— TASK TO COMPLETE —
Quote the data below in full, please, without altering anything.

— INPUT DATA —
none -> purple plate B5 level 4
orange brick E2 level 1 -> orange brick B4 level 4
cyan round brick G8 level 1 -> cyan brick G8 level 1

— REPLY —
none -> purple plate B5 level 4
orange brick E2 level 1 -> orange brick B4 level 4
cyan round brick G8 level 1 -> cyan brick G8 level 1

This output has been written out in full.